Start of RECORDS FOR THIS TASK

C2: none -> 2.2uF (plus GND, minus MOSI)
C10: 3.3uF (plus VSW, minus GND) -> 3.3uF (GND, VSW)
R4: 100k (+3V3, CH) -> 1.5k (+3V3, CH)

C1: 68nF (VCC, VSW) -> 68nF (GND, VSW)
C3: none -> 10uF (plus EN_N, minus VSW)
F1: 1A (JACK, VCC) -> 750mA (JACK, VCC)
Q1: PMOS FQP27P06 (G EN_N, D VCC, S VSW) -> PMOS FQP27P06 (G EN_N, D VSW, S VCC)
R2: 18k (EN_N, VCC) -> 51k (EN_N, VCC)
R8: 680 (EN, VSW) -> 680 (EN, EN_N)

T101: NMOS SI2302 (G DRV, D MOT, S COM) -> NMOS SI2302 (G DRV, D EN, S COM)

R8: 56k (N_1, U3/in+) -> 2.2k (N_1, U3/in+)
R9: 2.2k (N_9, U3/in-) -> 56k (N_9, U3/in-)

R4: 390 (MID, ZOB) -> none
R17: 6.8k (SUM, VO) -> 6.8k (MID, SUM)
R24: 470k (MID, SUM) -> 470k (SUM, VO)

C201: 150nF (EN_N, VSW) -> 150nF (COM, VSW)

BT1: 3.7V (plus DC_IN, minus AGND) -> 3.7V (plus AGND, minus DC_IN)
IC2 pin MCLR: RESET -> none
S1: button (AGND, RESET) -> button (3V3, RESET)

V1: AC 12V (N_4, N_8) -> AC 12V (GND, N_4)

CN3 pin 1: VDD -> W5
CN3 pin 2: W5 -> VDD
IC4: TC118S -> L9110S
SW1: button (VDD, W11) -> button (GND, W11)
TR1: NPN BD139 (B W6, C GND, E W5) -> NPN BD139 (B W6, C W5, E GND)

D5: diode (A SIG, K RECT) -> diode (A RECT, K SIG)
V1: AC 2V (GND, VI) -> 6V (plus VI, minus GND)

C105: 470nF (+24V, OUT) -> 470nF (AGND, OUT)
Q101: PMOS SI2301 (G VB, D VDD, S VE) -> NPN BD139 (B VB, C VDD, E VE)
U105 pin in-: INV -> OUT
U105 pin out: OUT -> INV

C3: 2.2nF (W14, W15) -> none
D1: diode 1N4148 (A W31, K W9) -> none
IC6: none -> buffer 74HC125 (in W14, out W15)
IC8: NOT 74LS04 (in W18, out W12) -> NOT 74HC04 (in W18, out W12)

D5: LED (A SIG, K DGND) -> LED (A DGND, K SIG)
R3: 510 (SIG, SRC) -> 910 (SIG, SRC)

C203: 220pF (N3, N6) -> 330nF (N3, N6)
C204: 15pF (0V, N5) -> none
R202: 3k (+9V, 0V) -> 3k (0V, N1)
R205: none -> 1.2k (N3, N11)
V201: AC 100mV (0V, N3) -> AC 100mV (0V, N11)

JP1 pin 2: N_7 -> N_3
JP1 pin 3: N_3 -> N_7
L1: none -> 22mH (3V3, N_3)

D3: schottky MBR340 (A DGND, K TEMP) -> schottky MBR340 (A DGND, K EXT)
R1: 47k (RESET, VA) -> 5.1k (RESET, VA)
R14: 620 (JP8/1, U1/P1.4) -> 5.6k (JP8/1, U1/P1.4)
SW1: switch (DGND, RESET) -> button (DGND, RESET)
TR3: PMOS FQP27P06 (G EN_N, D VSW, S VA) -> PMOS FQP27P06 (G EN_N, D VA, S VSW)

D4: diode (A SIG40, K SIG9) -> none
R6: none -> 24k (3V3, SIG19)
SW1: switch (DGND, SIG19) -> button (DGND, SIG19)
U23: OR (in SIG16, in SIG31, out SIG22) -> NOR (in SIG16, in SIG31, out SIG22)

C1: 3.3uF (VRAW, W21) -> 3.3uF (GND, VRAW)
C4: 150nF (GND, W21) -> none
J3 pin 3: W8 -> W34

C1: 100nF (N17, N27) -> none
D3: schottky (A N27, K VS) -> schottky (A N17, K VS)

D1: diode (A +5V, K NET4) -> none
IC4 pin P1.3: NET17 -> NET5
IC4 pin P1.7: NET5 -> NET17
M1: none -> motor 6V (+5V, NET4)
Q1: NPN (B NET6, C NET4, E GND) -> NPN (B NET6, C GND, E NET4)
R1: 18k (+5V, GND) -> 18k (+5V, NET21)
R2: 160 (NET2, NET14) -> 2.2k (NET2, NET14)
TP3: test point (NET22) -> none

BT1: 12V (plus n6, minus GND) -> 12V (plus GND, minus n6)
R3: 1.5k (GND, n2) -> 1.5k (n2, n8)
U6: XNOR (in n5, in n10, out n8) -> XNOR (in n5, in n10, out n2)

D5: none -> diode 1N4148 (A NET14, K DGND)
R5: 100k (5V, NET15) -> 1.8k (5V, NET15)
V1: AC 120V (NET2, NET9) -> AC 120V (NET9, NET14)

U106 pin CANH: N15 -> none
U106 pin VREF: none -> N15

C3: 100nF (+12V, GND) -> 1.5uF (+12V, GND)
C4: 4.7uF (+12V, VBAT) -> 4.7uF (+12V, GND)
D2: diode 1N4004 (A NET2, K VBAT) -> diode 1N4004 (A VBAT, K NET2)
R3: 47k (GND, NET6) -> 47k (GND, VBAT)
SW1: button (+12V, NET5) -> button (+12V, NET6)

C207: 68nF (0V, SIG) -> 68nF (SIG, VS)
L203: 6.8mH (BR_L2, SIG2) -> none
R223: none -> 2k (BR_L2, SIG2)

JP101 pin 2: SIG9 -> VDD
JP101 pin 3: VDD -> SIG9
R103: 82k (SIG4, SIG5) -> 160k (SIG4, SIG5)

End of RECORDS FOR THIS TASK

TASK GOAL:
Exact reproduction of the whole material is the required answer.

TASK RESULT:
C2: none -> 2.2uF (plus GND, minus MOSI)
C10: 3.3uF (plus VSW, minus GND) -> 3.3uF (GND, VSW)
R4: 100k (+3V3, CH) -> 1.5k (+3V3, CH)

C1: 68nF (VCC, VSW) -> 68nF (GND, VSW)
C3: none -> 10uF (plus EN_N, minus VSW)
F1: 1A (JACK, VCC) -> 750mA (JACK, VCC)
Q1: PMOS FQP27P06 (G EN_N, D VCC, S VSW) -> PMOS FQP27P06 (G EN_N, D VSW, S VCC)
R2: 18k (EN_N, VCC) -> 51k (EN_N, VCC)
R8: 680 (EN, VSW) -> 680 (EN, EN_N)

T101: NMOS SI2302 (G DRV, D MOT, S COM) -> NMOS SI2302 (G DRV, D EN, S COM)

R8: 56k (N_1, U3/in+) -> 2.2k (N_1, U3/in+)
R9: 2.2k (N_9, U3/in-) -> 56k (N_9, U3/in-)

R4: 390 (MID, ZOB) -> none
R17: 6.8k (SUM, VO) -> 6.8k (MID, SUM)
R24: 470k (MID, SUM) -> 470k (SUM, VO)

C201: 150nF (EN_N, VSW) -> 150nF (COM, VSW)

BT1: 3.7V (plus DC_IN, minus AGND) -> 3.7V (plus AGND, minus DC_IN)
IC2 pin MCLR: RESET -> none
S1: button (AGND, RESET) -> button (3V3, RESET)

V1: AC 12V (N_4, N_8) -> AC 12V (GND, N_4)

CN3 pin 1: VDD -> W5
CN3 pin 2: W5 -> VDD
IC4: TC118S -> L9110S
SW1: button (VDD, W11) -> button (GND, W11)
TR1: NPN BD139 (B W6, C GND, E W5) -> NPN BD139 (B W6, C W5, E GND)

D5: diode (A SIG, K RECT) -> diode (A RECT, K SIG)
V1: AC 2V (GND, VI) -> 6V (plus VI, minus GND)

C105: 470nF (+24V, OUT) -> 470nF (AGND, OUT)
Q101: PMOS SI2301 (G VB, D VDD, S VE) -> NPN BD139 (B VB, C VDD, E VE)
U105 pin in-: INV -> OUT
U105 pin out: OUT -> INV

C3: 2.2nF (W14, W15) -> none
D1: diode 1N4148 (A W31, K W9) -> none
IC6: none -> buffer 74HC125 (in W14, out W15)
IC8: NOT 74LS04 (in W18, out W12) -> NOT 74HC04 (in W18, out W12)

D5: LED (A SIG, K DGND) -> LED (A DGND, K SIG)
R3: 510 (SIG, SRC) -> 910 (SIG, SRC)

C203: 220pF (N3, N6) -> 330nF (N3, N6)
C204: 15pF (0V, N5) -> none
R202: 3k (+9V, 0V) -> 3k (0V, N1)
R205: none -> 1.2k (N3, N11)
V201: AC 100mV (0V, N3) -> AC 100mV (0V, N11)

JP1 pin 2: N_7 -> N_3
JP1 pin 3: N_3 -> N_7
L1: none -> 22mH (3V3, N_3)

D3: schottky MBR340 (A DGND, K TEMP) -> schottky MBR340 (A DGND, K EXT)
R1: 47k (RESET, VA) -> 5.1k (RESET, VA)
R14: 620 (JP8/1, U1/P1.4) -> 5.6k (JP8/1, U1/P1.4)
SW1: switch (DGND, RESET) -> button (DGND, RESET)
TR3: PMOS FQP27P06 (G EN_N, D VSW, S VA) -> PMOS FQP27P06 (G EN_N, D VA, S VSW)

D4: diode (A SIG40, K SIG9) -> none
R6: none -> 24k (3V3, SIG19)
SW1: switch (DGND, SIG19) -> button (DGND, SIG19)
U23: OR (in SIG16, in SIG31, out SIG22) -> NOR (in SIG16, in SIG31, out SIG22)

C1: 3.3uF (VRAW, W21) -> 3.3uF (GND, VRAW)
C4: 150nF (GND, W21) -> none
J3 pin 3: W8 -> W34

C1: 100nF (N17, N27) -> none
D3: schottky (A N27, K VS) -> schottky (A N17, K VS)

D1: diode (A +5V, K NET4) -> none
IC4 pin P1.3: NET17 -> NET5
IC4 pin P1.7: NET5 -> NET17
M1: none -> motor 6V (+5V, NET4)
Q1: NPN (B NET6, C NET4, E GND) -> NPN (B NET6, C GND, E NET4)
R1: 18k (+5V, GND) -> 18k (+5V, NET21)
R2: 160 (NET2, NET14) -> 2.2k (NET2, NET14)
TP3: test point (NET22) -> none

BT1: 12V (plus n6, minus GND) -> 12V (plus GND, minus n6)
R3: 1.5k (GND, n2) -> 1.5k (n2, n8)
U6: XNOR (in n5, in n10, out n8) -> XNOR (in n5, in n10, out n2)

D5: none -> diode 1N4148 (A NET14, K DGND)
R5: 100k (5V, NET15) -> 1.8k (5V, NET15)
V1: AC 120V (NET2, NET9) -> AC 120V (NET9, NET14)

U106 pin CANH: N15 -> none
U106 pin VREF: none -> N15

C3: 100nF (+12V, GND) -> 1.5uF (+12V, GND)
C4: 4.7uF (+12V, VBAT) -> 4.7uF (+12V, GND)
D2: diode 1N4004 (A NET2, K VBAT) -> diode 1N4004 (A VBAT, K NET2)
R3: 47k (GND, NET6) -> 47k (GND, VBAT)
SW1: button (+12V, NET5) -> button (+12V, NET6)

C207: 68nF (0V, SIG) -> 68nF (SIG, VS)
L203: 6.8mH (BR_L2, SIG2) -> none
R223: none -> 2k (BR_L2, SIG2)

JP101 pin 2: SIG9 -> VDD
JP101 pin 3: VDD -> SIG9
R103: 82k (SIG4, SIG5) -> 160k (SIG4, SIG5)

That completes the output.